### Records for the task
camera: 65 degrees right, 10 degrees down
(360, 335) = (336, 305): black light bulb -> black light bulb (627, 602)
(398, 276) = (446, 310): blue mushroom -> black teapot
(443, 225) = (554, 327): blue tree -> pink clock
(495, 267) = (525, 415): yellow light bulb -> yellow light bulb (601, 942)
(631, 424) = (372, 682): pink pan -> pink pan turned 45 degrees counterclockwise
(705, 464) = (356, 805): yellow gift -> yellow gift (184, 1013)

---

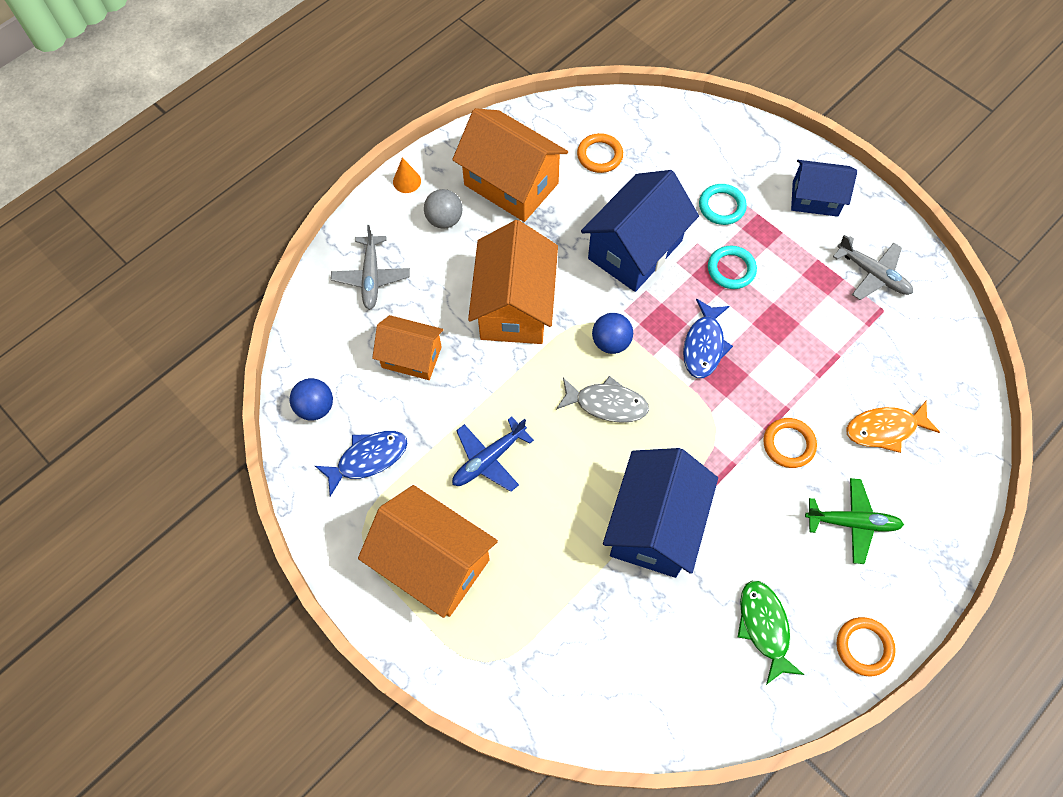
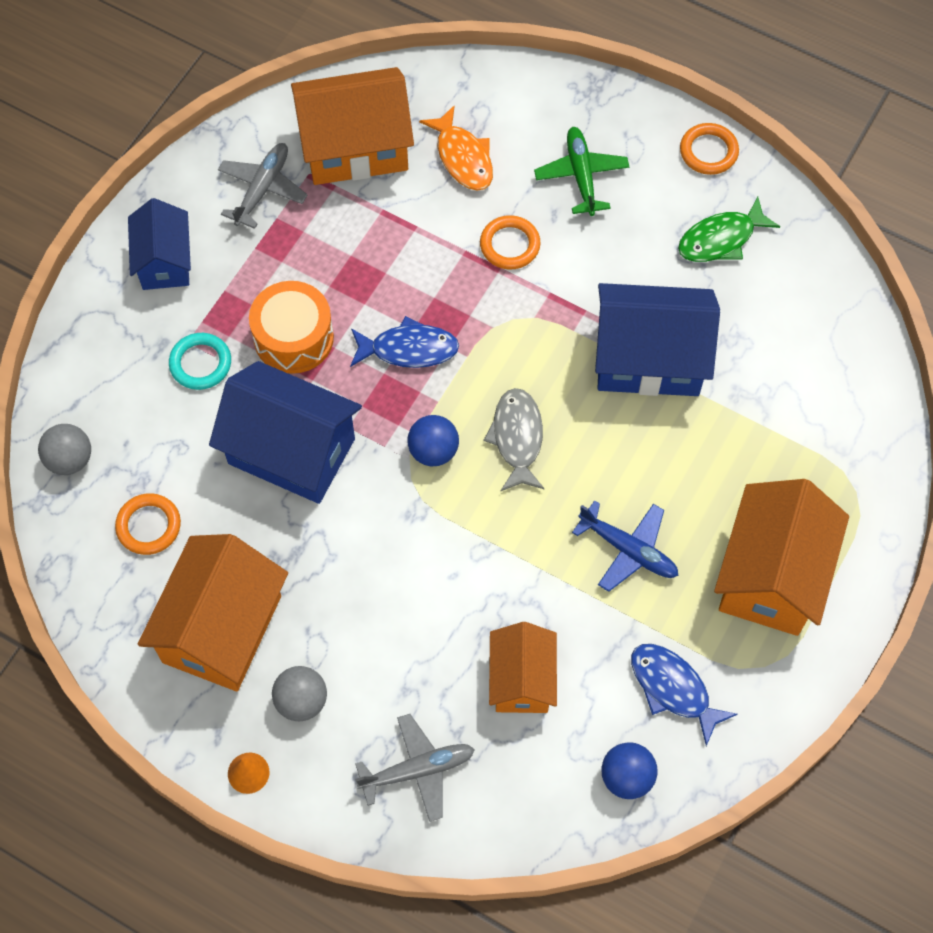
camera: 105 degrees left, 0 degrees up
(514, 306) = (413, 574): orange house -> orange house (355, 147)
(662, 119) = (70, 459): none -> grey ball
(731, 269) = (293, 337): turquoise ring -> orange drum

### What you are asked to do
If a line above holds the string "black", copy it out.

### Answer area
(360, 335) = (336, 305): black light bulb -> black light bulb (627, 602)
(398, 276) = (446, 310): blue mushroom -> black teapot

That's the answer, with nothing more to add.